[Items from a dataset]
::::::::
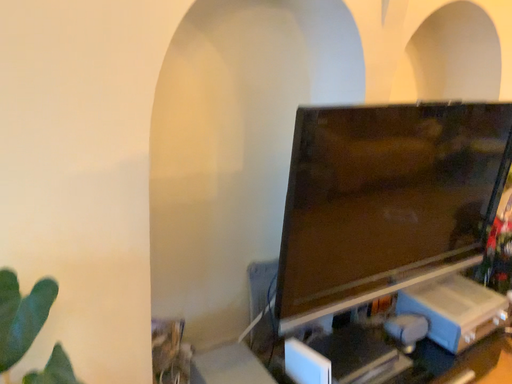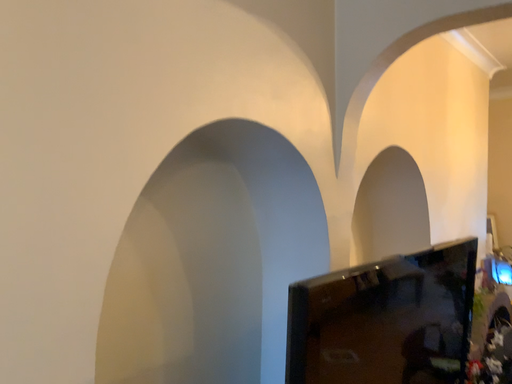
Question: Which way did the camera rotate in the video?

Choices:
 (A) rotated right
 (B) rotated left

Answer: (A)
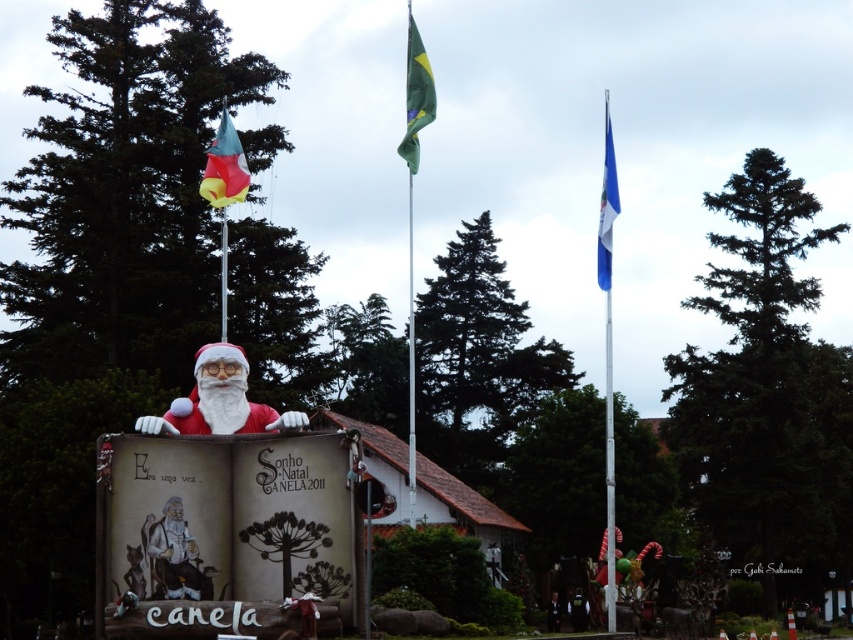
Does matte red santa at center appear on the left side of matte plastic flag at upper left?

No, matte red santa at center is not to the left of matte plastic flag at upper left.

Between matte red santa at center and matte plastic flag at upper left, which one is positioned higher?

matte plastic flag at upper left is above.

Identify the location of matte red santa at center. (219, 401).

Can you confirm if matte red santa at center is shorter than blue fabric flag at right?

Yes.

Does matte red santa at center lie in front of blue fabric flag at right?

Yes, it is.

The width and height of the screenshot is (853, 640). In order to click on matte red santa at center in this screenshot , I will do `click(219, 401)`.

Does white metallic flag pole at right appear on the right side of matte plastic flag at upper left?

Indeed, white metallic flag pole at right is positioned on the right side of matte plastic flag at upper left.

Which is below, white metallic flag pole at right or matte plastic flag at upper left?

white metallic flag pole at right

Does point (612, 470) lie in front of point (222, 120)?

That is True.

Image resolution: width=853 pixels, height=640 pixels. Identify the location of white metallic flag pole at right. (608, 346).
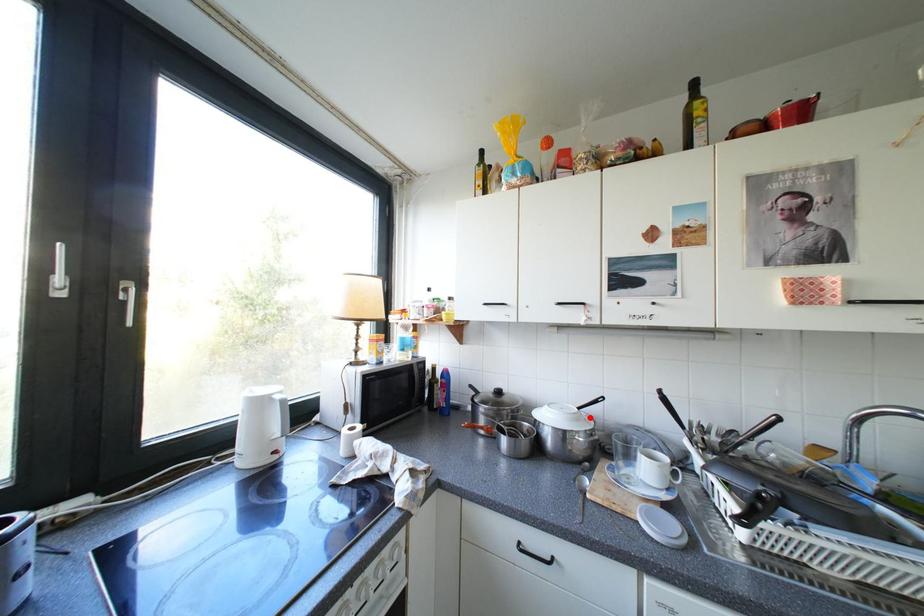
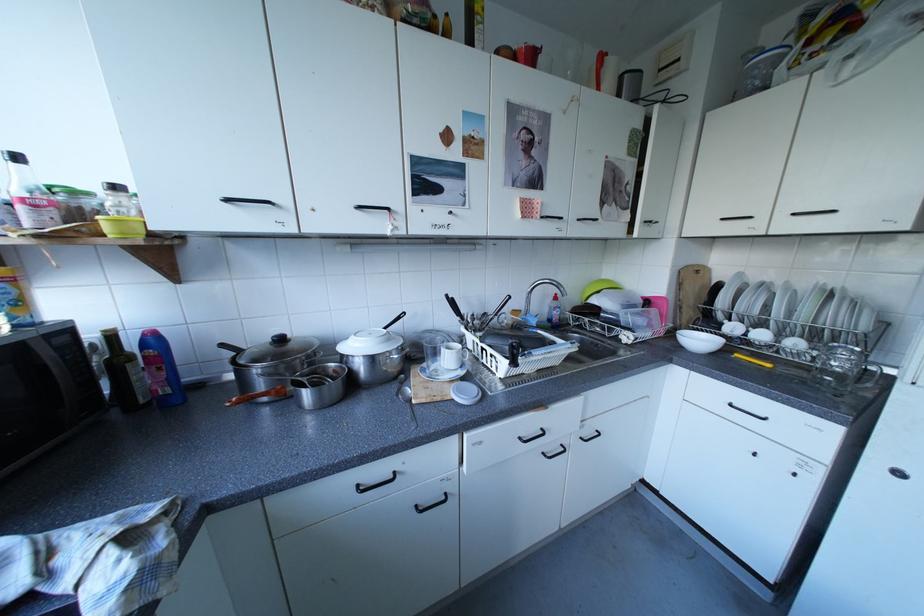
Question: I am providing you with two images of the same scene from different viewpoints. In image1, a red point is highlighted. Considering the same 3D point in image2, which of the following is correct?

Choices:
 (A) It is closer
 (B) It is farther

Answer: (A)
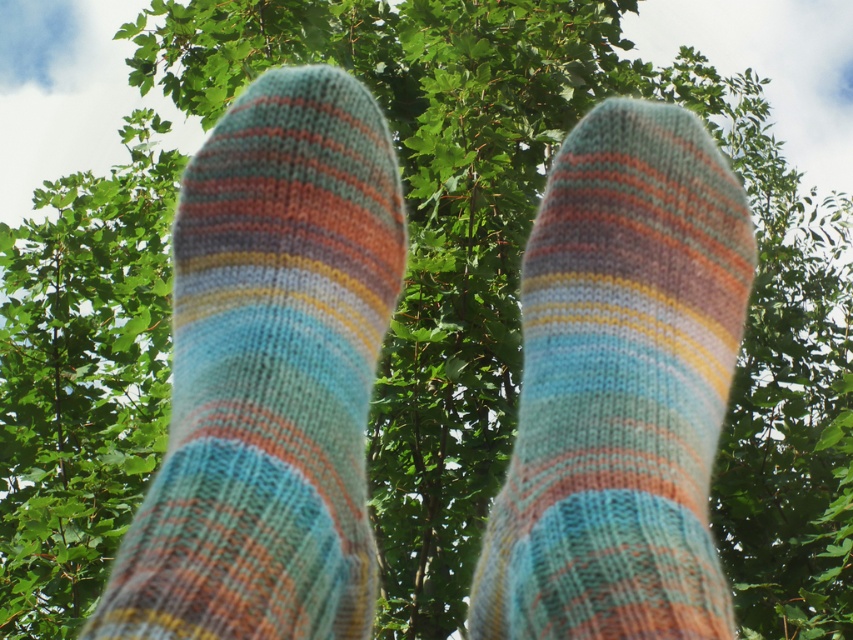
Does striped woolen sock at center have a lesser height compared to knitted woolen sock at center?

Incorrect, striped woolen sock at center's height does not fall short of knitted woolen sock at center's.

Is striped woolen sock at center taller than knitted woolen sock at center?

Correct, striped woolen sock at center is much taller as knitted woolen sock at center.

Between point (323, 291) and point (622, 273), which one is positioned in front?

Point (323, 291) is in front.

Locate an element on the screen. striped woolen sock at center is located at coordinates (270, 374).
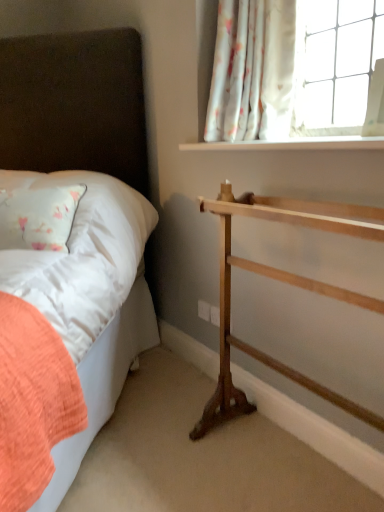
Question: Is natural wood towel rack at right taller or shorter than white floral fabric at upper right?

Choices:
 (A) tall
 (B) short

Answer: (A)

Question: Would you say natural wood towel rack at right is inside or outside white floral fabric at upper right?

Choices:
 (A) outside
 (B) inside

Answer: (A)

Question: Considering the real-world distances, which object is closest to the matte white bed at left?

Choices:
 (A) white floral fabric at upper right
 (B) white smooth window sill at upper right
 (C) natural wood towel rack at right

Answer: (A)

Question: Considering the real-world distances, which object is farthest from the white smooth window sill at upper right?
::::::::
__Stated exercise__: Rewrite the entries from the line that contains "Identify the location of matte" through the line that contains "Yes, it is.", replacing "blue fabric flag" with "blue cloth flag" and leaving everything else as it is.

__Solved exercise__:
Identify the location of matte red santa at center. (219, 401).

Can you confirm if matte red santa at center is shorter than blue cloth flag at right?

Yes.

Does matte red santa at center lie in front of blue cloth flag at right?

Yes, it is.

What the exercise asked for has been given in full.